### ENTRIES PROVIDED
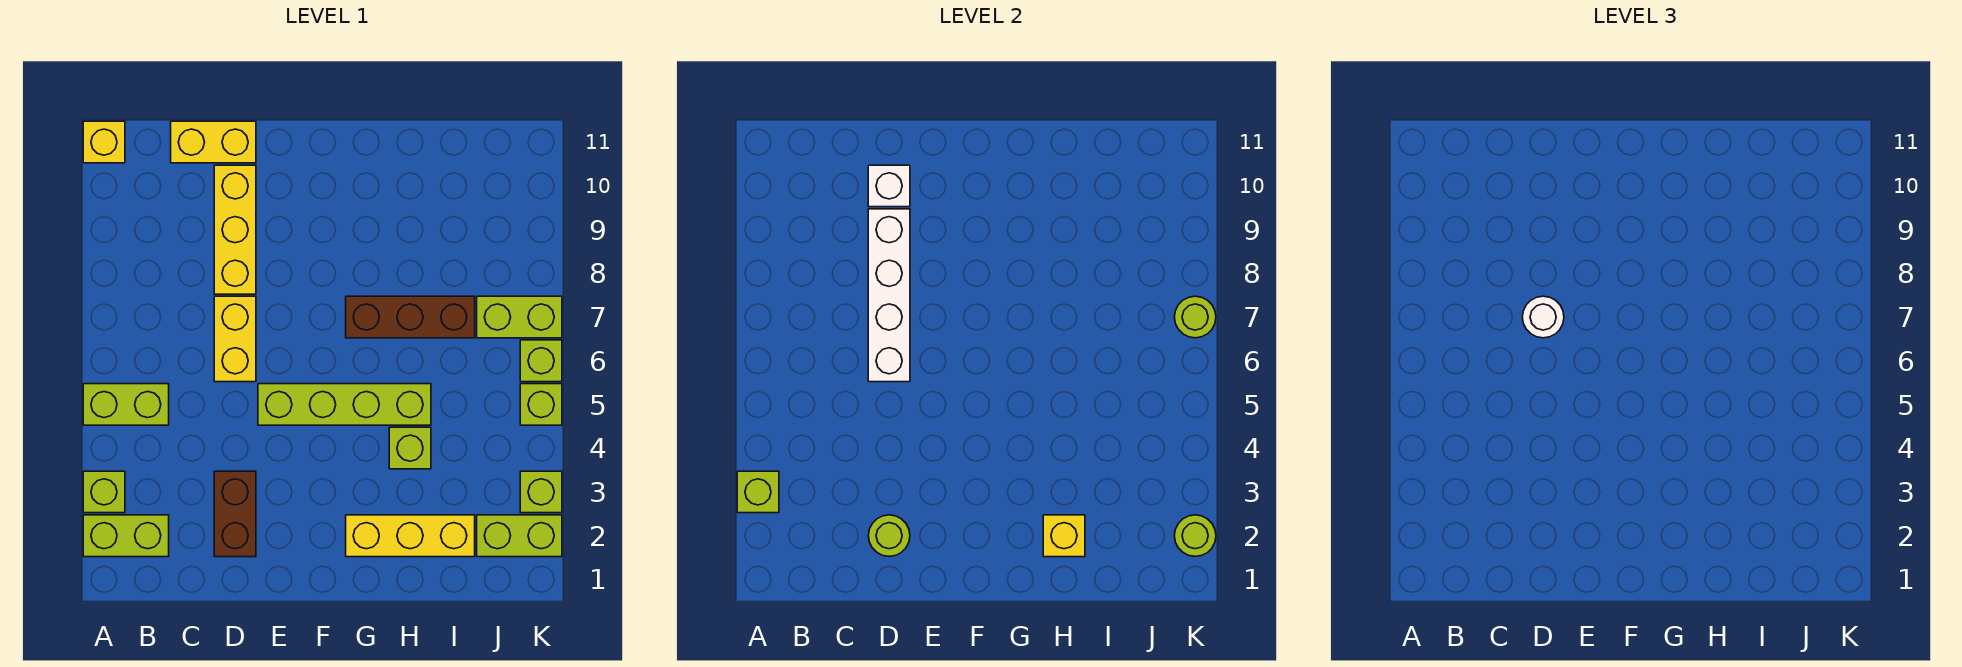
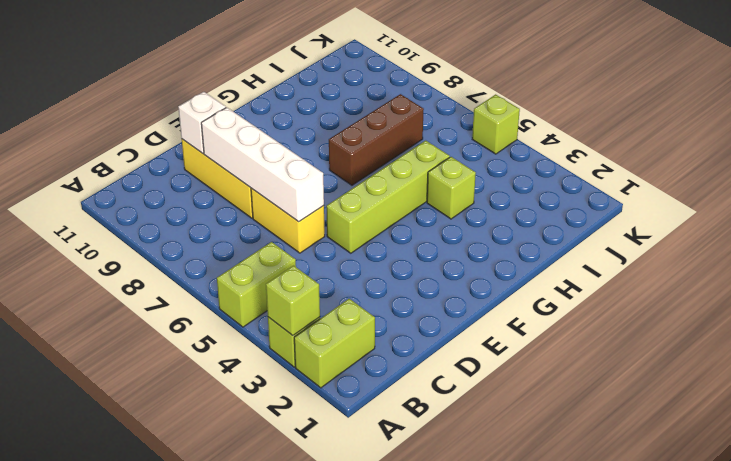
none -> yellow brick A11 level 1
none -> yellow brick C11:D11 level 1
none -> brown brick D2:D3 level 1

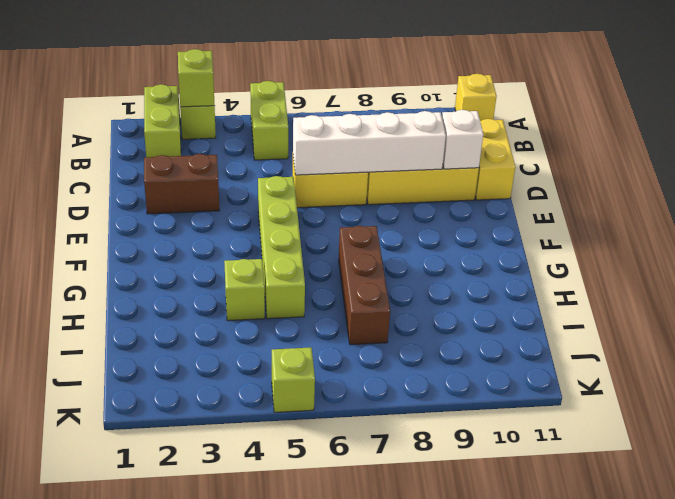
none -> yellow brick G2:I2 level 1
none -> lime brick J2:K2 level 1
none -> lime brick J7:K7 level 1

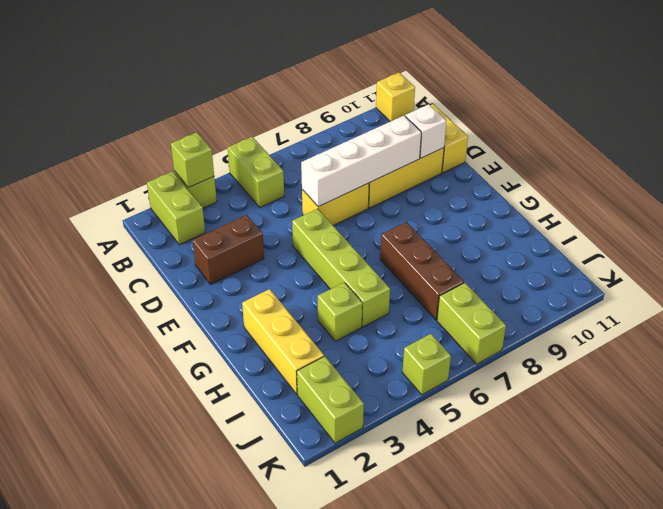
none -> lime brick K3 level 1
none -> lime brick K6 level 1
none -> lime round brick D2 level 2

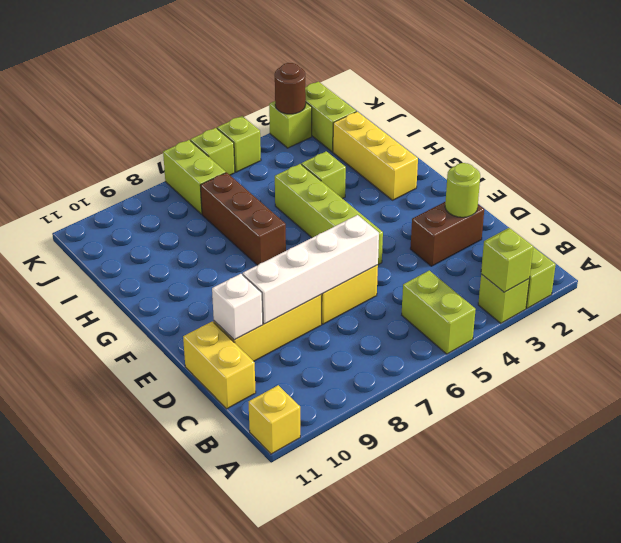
brown round brick K3 level 2 -> none
none -> yellow brick H2 level 2
none -> lime round brick K2 level 2
none -> lime round brick K7 level 2

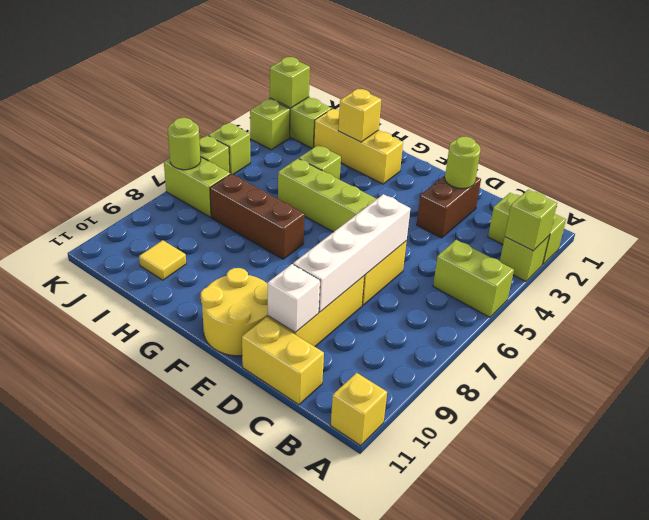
yellow round brick E10:F11 level 1 -> none
yellow tile I10 level 1 -> none
lime brick K2 level 2 -> lime round brick K2 level 2
none -> white round brick D7 level 3

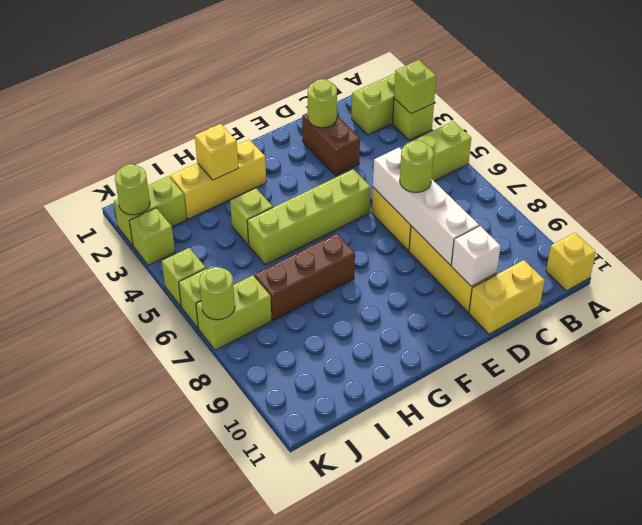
lime round brick D7 level 3 -> white round brick D7 level 3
######
» **AIM OF THE TASK**
Leave the pictures out, and reproduce only the lines from the line holding "none -> white round brick D7 level 3" through the last line of the material, both included.

» **RESPONSE TO THIS EXERCISE**
none -> white round brick D7 level 3

lime round brick D7 level 3 -> white round brick D7 level 3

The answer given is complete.